* _EXERCISE_: Which of the lines below mention the word "blue"? Pull each one out.

RECORD EXTRACTS START

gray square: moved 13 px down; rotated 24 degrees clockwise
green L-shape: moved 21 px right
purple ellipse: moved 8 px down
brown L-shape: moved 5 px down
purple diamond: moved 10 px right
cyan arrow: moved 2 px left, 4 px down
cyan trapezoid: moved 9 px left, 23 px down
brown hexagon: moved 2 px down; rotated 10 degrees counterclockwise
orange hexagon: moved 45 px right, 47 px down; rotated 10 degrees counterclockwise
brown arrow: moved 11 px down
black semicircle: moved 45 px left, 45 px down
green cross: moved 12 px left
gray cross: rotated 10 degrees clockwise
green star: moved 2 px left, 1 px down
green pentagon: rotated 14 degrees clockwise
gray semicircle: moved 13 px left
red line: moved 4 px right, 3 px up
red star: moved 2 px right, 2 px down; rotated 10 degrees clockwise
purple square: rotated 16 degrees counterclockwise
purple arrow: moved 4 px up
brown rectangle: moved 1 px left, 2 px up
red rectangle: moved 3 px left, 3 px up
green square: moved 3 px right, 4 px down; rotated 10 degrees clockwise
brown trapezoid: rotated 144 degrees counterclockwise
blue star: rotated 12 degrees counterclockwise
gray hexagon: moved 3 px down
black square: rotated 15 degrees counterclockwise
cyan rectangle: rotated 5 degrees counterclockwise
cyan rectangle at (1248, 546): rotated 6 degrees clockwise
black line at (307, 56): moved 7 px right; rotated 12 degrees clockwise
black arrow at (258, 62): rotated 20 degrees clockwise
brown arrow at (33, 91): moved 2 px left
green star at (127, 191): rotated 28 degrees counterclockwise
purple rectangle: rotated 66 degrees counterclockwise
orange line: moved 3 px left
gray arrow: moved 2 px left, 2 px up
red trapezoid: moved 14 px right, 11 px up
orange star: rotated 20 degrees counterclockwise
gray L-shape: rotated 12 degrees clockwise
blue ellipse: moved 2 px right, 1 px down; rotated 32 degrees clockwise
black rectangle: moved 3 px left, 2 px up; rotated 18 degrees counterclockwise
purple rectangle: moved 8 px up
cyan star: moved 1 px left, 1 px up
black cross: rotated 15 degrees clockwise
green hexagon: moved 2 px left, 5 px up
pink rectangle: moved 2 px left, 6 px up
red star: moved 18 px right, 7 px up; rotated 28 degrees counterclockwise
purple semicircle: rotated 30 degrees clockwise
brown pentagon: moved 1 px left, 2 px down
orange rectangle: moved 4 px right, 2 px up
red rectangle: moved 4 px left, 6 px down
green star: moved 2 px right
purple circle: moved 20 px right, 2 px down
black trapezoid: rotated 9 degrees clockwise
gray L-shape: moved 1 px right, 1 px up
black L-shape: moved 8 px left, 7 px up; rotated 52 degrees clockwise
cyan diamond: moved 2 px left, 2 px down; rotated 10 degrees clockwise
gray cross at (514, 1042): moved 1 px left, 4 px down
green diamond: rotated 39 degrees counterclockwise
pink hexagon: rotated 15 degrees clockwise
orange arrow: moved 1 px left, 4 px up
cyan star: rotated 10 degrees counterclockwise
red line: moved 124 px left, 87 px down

RECORD EXTRACTS END

* _EXERCISE OUTPUT_:
blue star: rotated 12 degrees counterclockwise
blue ellipse: moved 2 px right, 1 px down; rotated 32 degrees clockwise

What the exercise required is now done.